━━ Data extract ━━

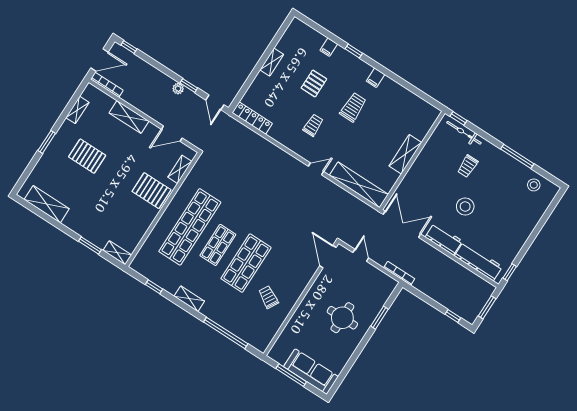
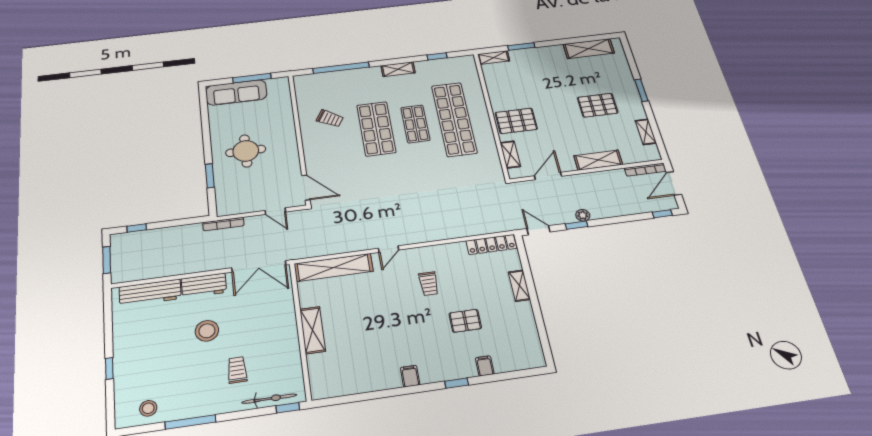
shelving: (272, 62) -> (519, 286), moved
pallet: (314, 83) -> (465, 321), turned 90
trolley: (353, 107) -> (406, 331), removed
window: (510, 272) -> (109, 368), moved

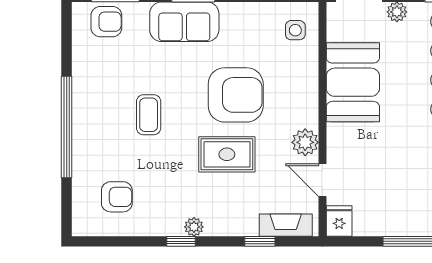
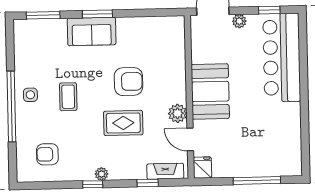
armchair: (106, 22) -> (37, 33), removed
side table: (295, 30) -> (30, 95), moved
booth: (353, 82) -> (210, 91), moved
armchair: (236, 95) -> (128, 82), width x0.73, depth x0.73
armchair: (117, 197) -> (47, 154), turned 180

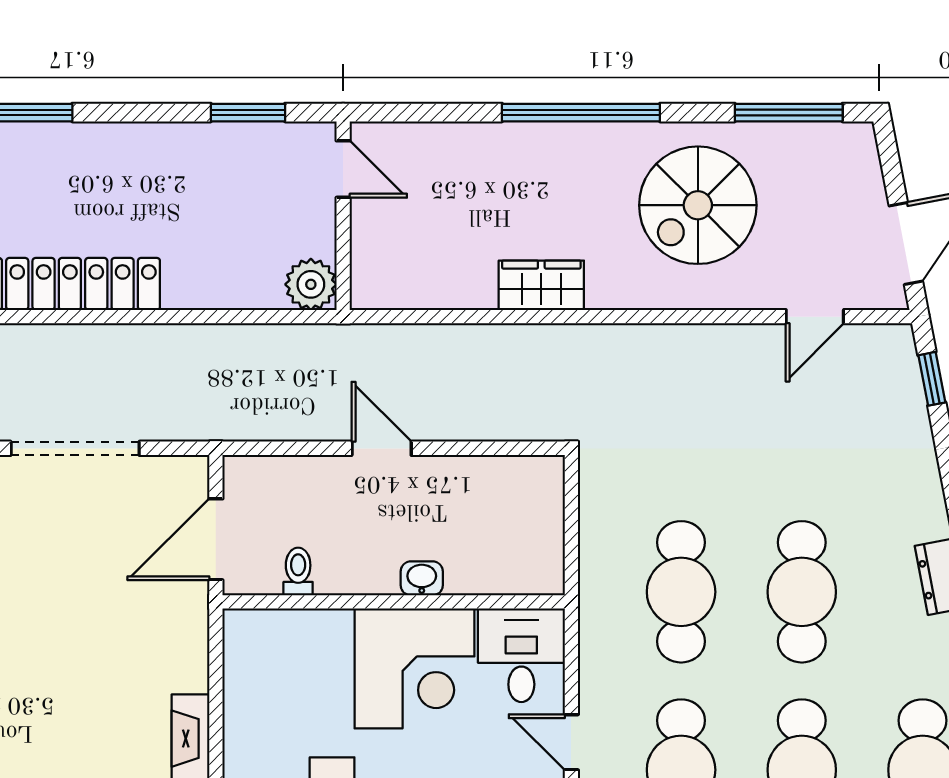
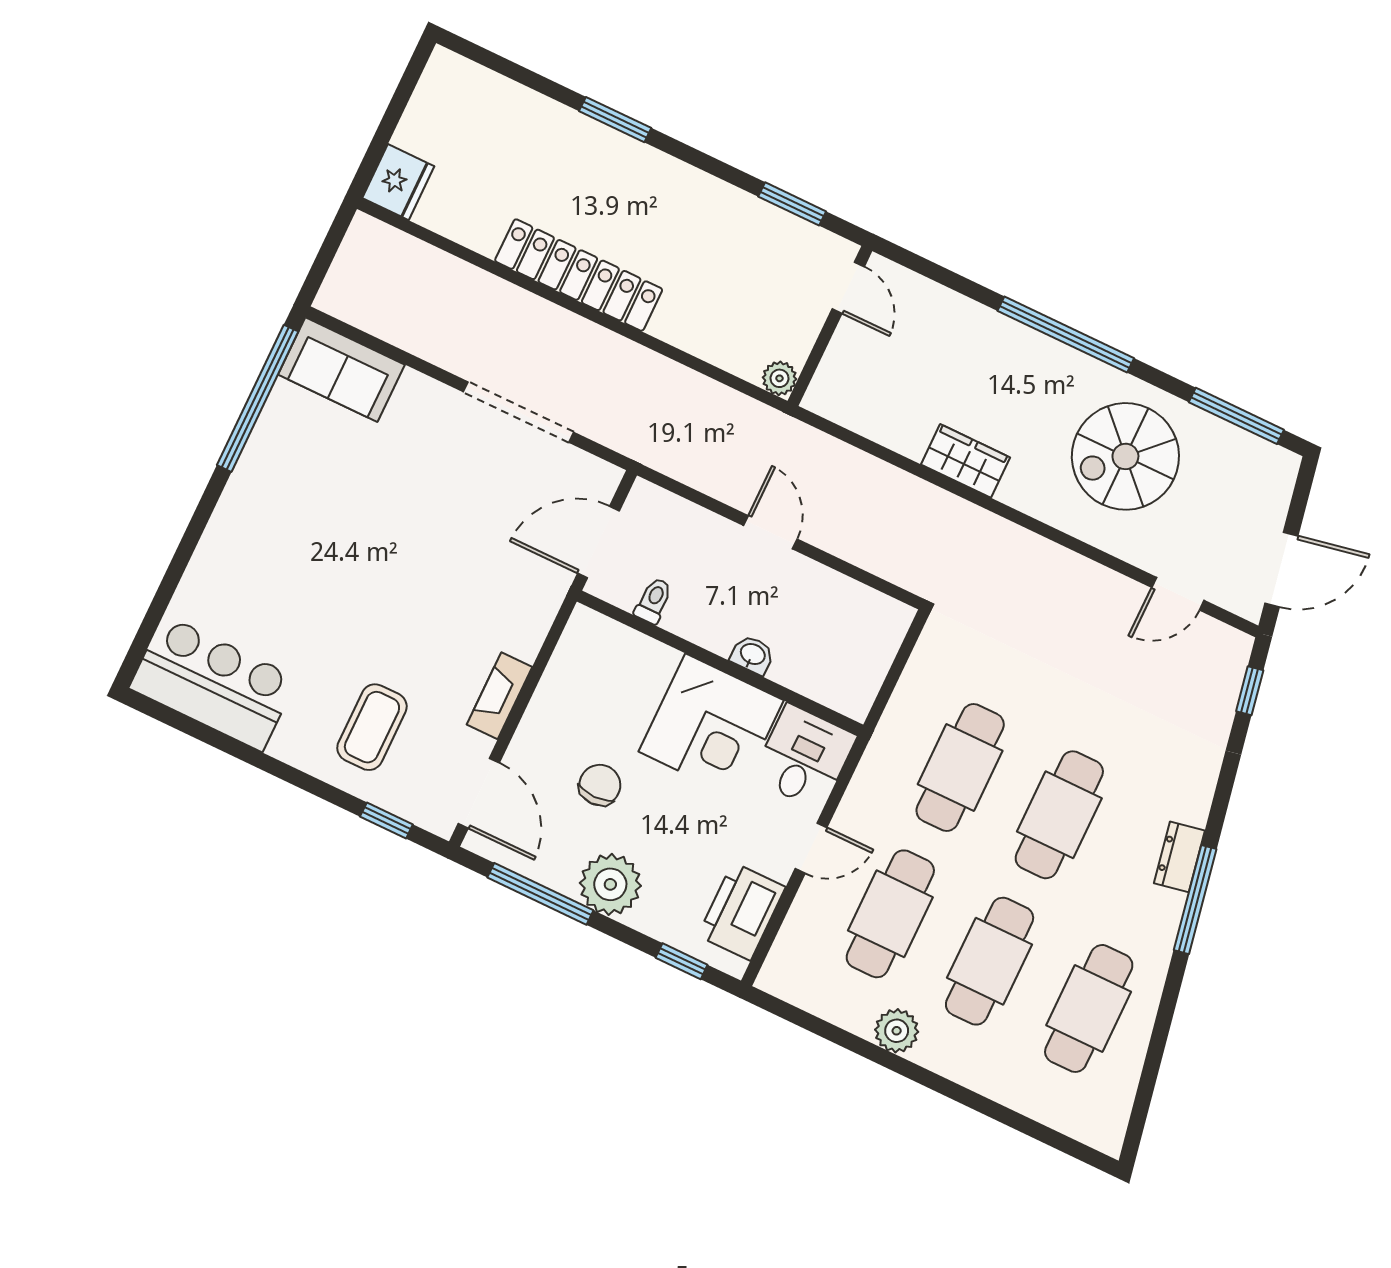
plant: (311, 284) -> (780, 378), width x0.73, depth x0.73
door: (571, 742) -> (811, 848), swing flipped

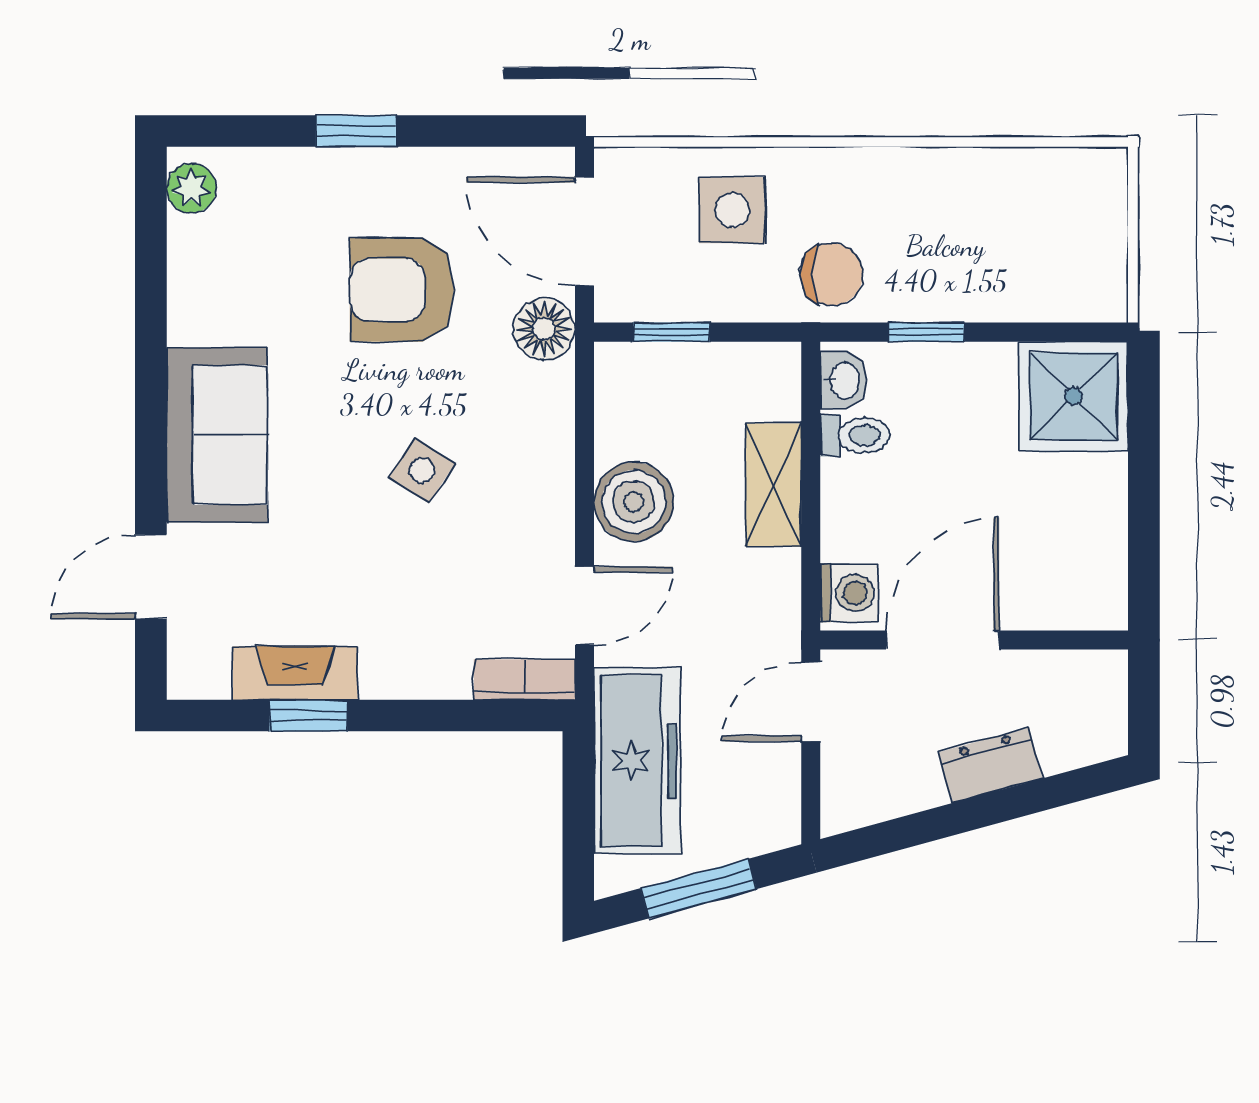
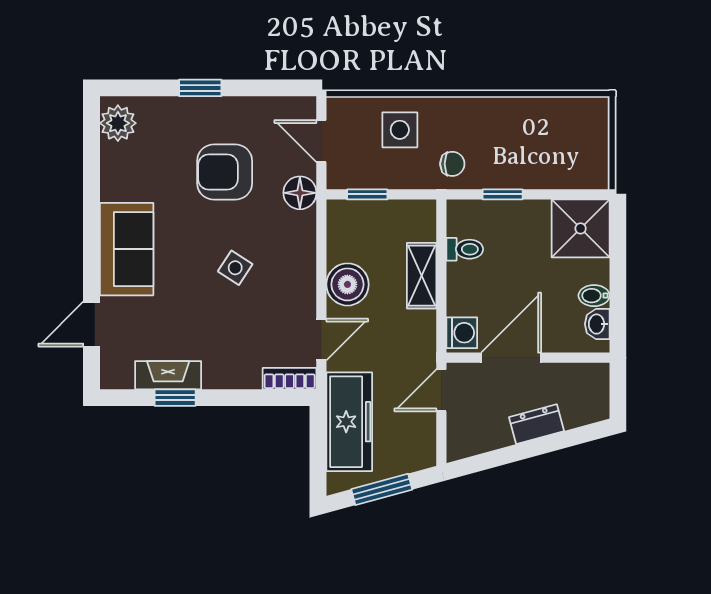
plant: (191, 188) -> (118, 123), width x1.38, depth x1.38
door: (585, 231) -> (321, 141), width x0.73
chair: (832, 274) -> (452, 164), width x0.73, depth x0.73
washbasin: (843, 380) -> (597, 324), moved, turned 180
bidet: (1099, 523) -> (594, 296), added

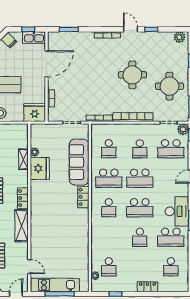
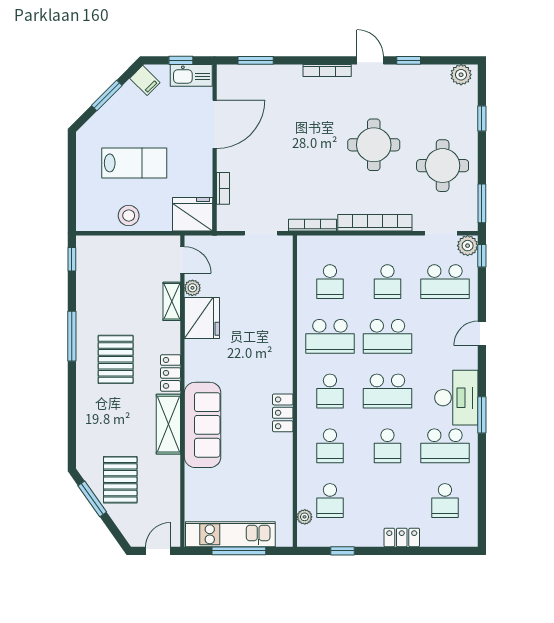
sofa: (79, 162) -> (203, 425), moved, turned 180
locker: (83, 197) -> (283, 413), moved
school desk: (109, 237) -> (330, 446), added
door: (29, 267) -> (182, 260), moved

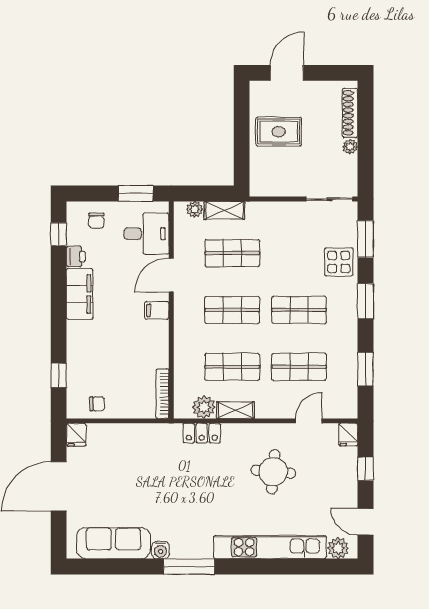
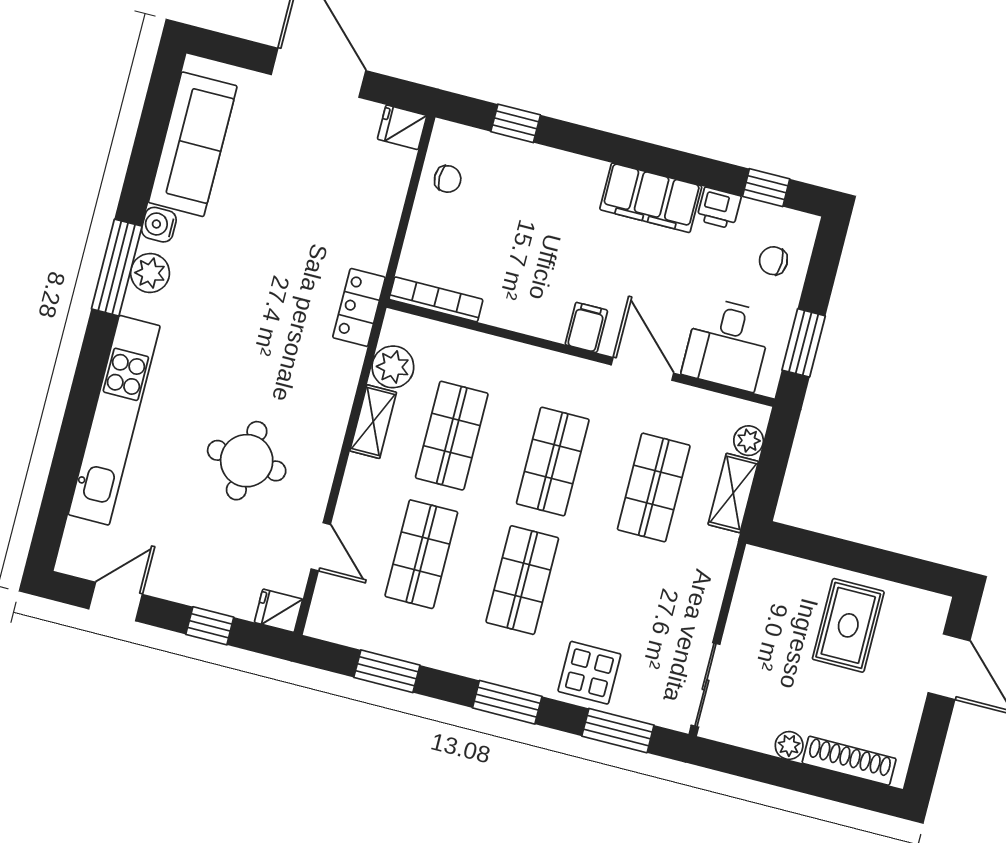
chair: (97, 404) -> (448, 179), turned -90
locker: (202, 433) -> (359, 307), moved
plant: (338, 548) -> (150, 273), moved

━━━

-- Problem to solve --
Go to the line above that has "armchair: (106, 22) -> (37, 33), removed" and copy exactly from there down to the line that has "chair: (832, 274)", both included. Leave the pictures out.

-- Output below --
armchair: (106, 22) -> (37, 33), removed
side table: (295, 30) -> (30, 95), moved
booth: (353, 82) -> (210, 91), moved
armchair: (236, 95) -> (128, 82), width x0.73, depth x0.73
armchair: (117, 197) -> (47, 154), turned 180

plant: (311, 284) -> (780, 378), width x0.73, depth x0.73
door: (571, 742) -> (811, 848), swing flipped

plant: (191, 188) -> (118, 123), width x1.38, depth x1.38
door: (585, 231) -> (321, 141), width x0.73
chair: (832, 274) -> (452, 164), width x0.73, depth x0.73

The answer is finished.